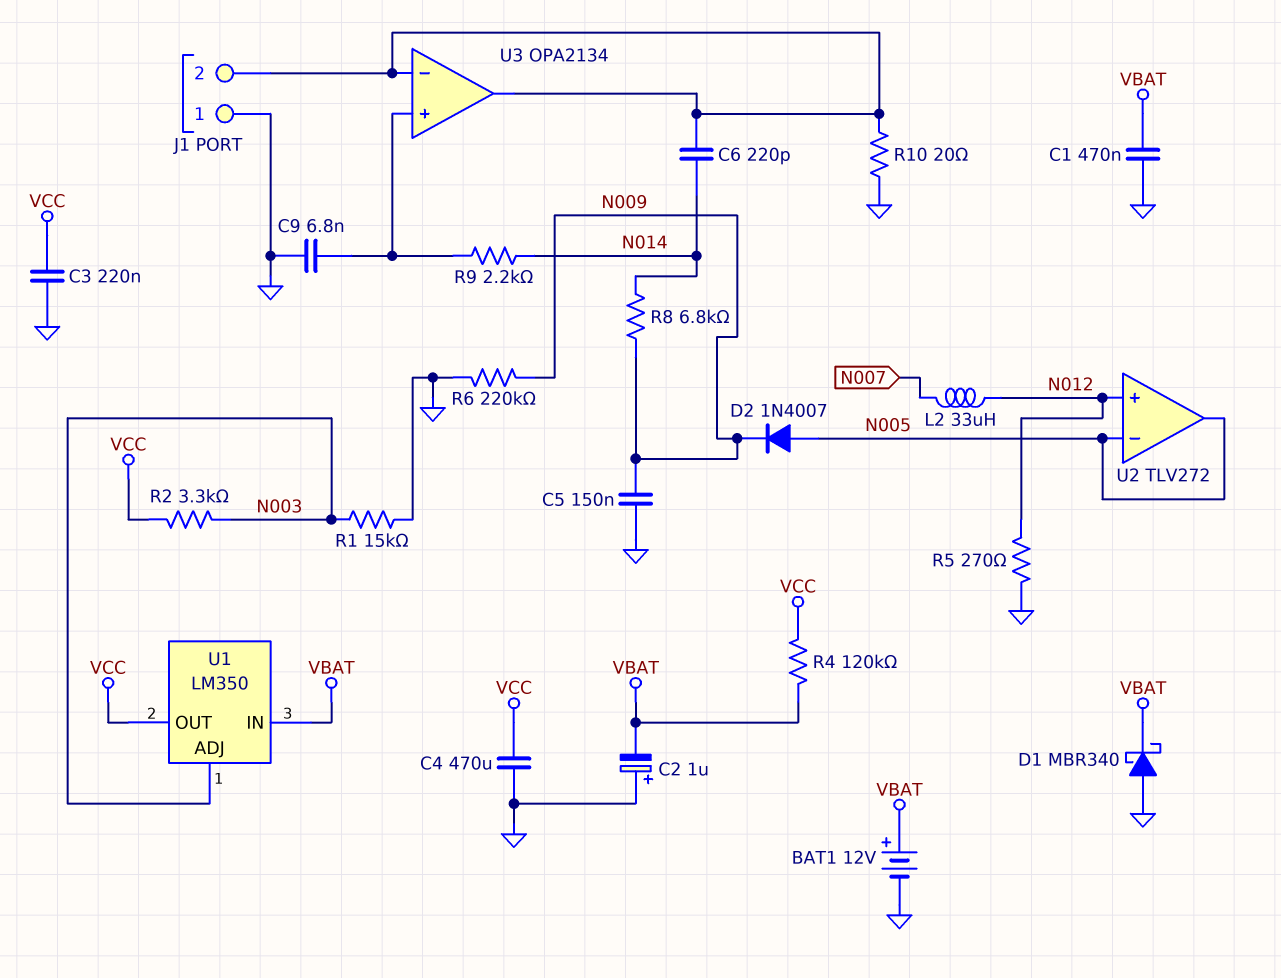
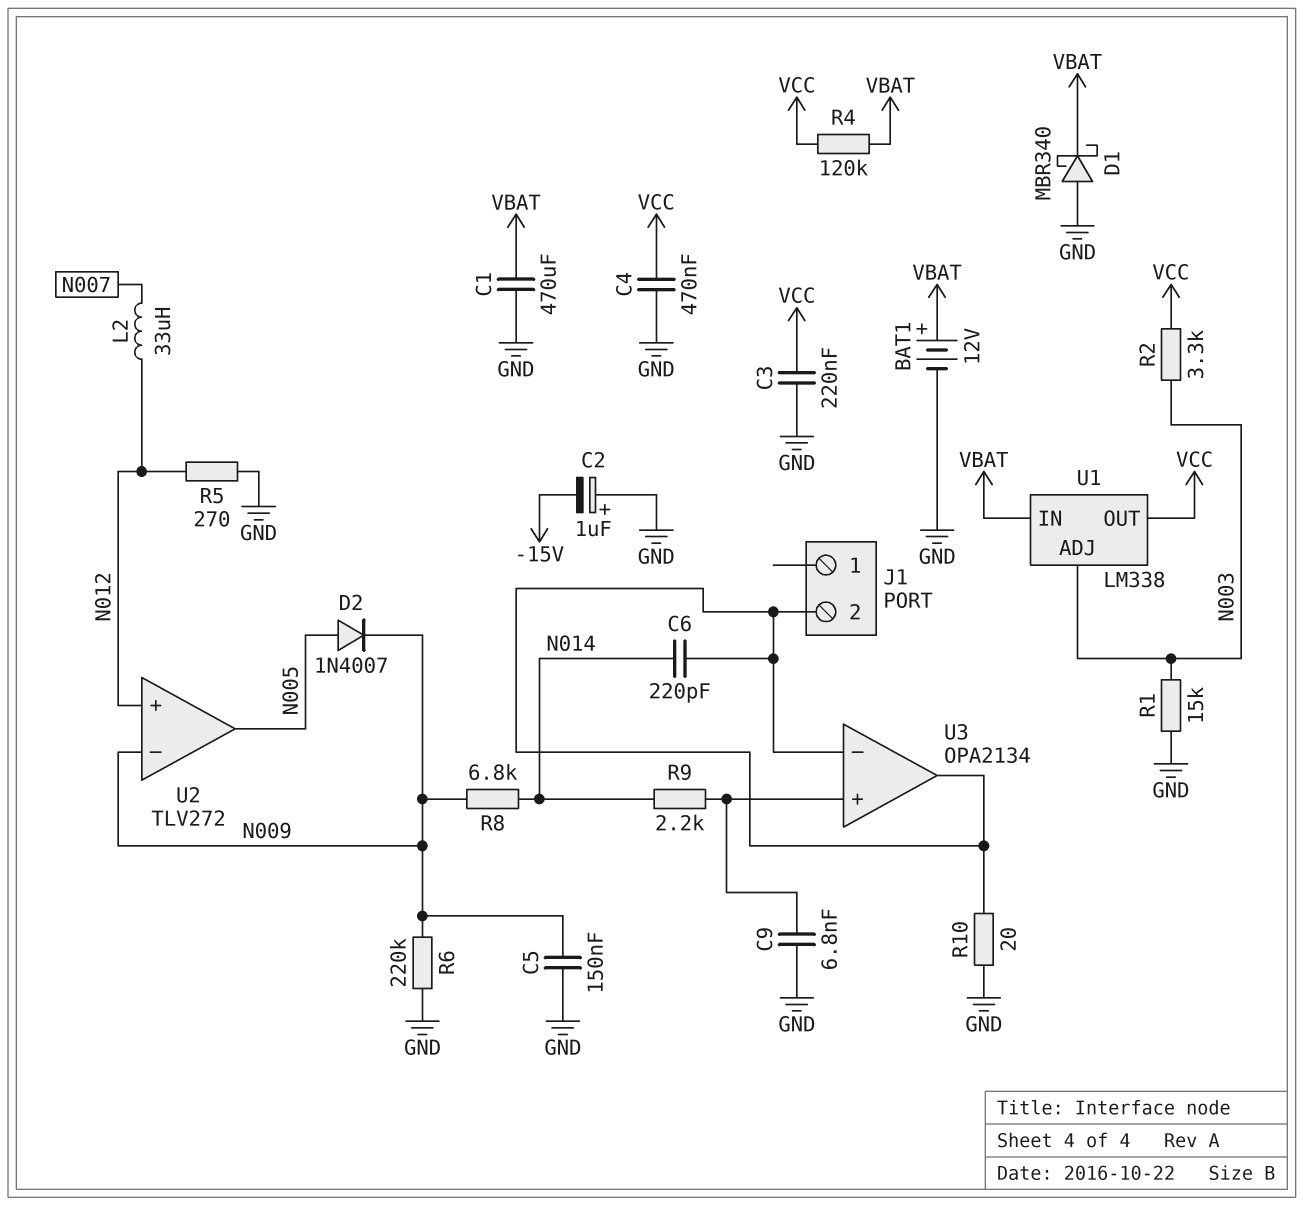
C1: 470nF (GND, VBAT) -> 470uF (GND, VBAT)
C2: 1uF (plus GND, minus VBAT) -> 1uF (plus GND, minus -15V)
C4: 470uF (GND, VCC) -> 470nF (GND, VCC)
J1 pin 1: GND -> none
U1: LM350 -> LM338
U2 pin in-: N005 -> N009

--

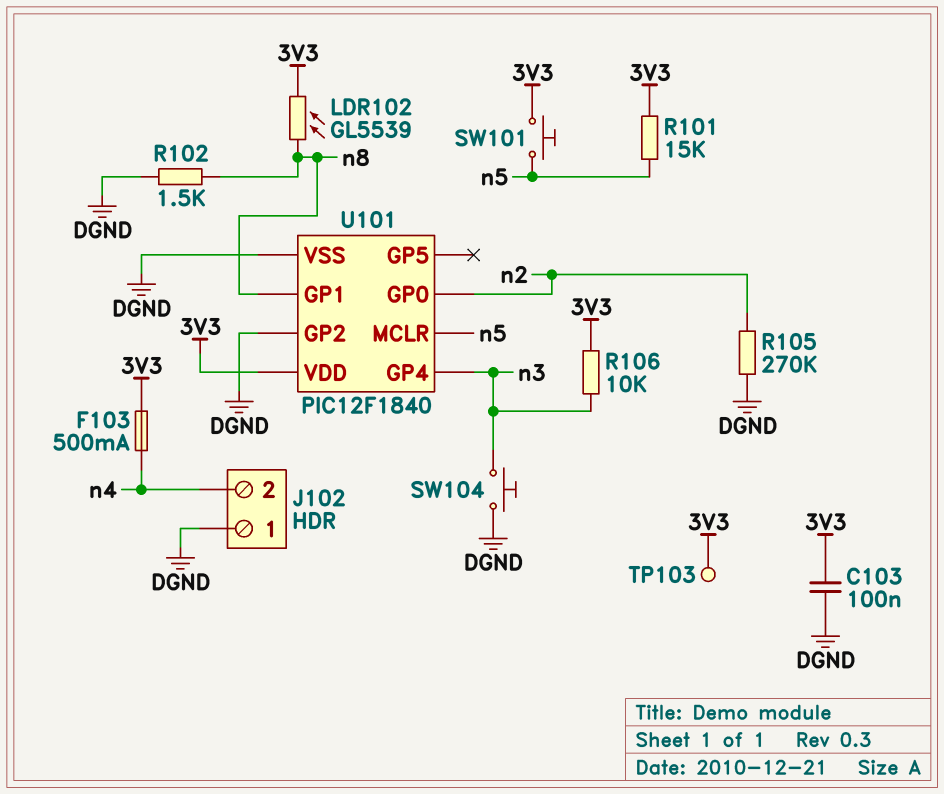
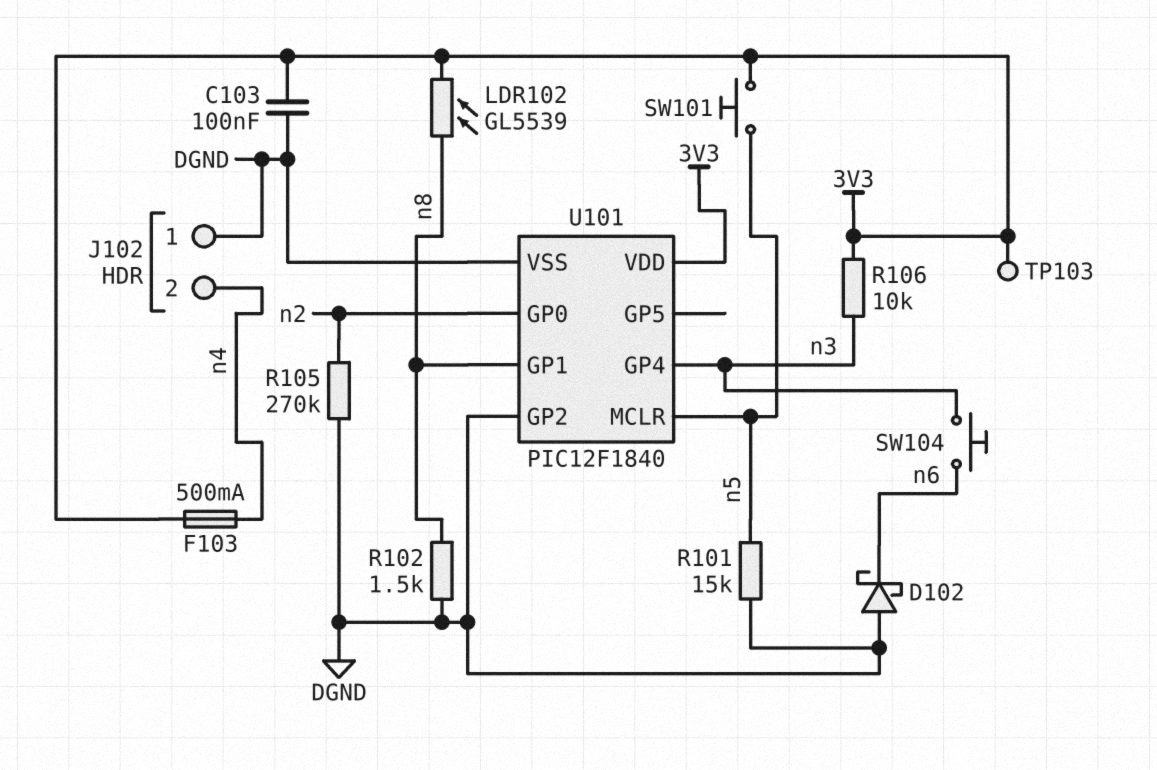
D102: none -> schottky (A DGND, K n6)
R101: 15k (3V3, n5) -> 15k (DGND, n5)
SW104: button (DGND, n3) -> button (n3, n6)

--

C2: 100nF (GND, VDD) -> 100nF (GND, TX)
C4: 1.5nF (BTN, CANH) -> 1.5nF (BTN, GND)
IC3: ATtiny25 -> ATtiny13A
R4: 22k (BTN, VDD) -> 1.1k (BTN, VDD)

- **Task brief**:
Taking the listing above as the source, transcribe only the lines starting at the line with "J1 pin 1: GND -> none" and going through the line with "U2 pin in-: N005 -> N009", unaltered and with both ends included.

- **Expected answer**:
J1 pin 1: GND -> none
U1: LM350 -> LM338
U2 pin in-: N005 -> N009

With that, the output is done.